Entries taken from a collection
####################

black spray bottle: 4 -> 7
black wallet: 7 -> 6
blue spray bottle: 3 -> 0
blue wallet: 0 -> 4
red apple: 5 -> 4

####################

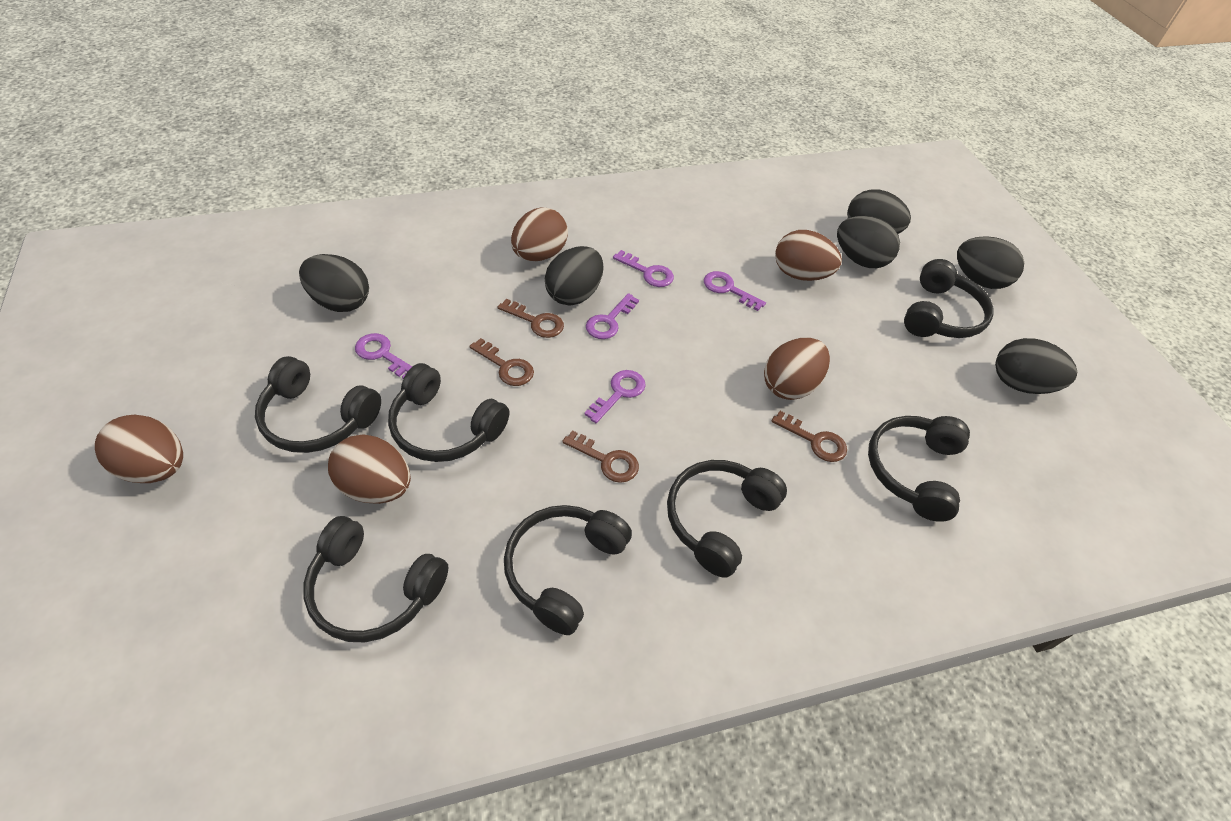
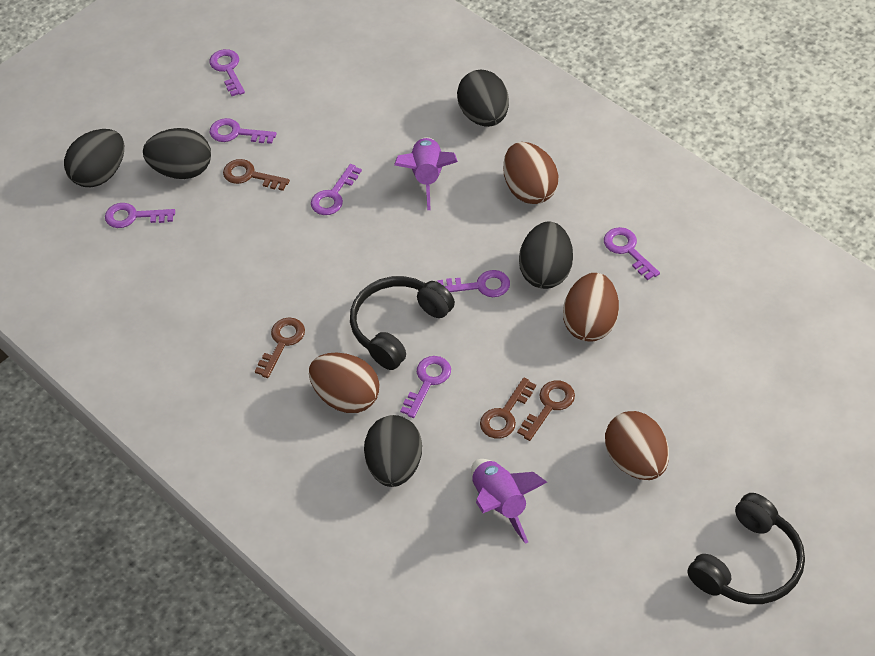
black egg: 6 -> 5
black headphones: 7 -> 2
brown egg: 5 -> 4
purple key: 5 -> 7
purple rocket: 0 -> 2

####################

→ **TASK GOAL**
Check the records above and copy each line that has the string "spray".

→ **TASK OUTPUT**
black spray bottle: 4 -> 7
blue spray bottle: 3 -> 0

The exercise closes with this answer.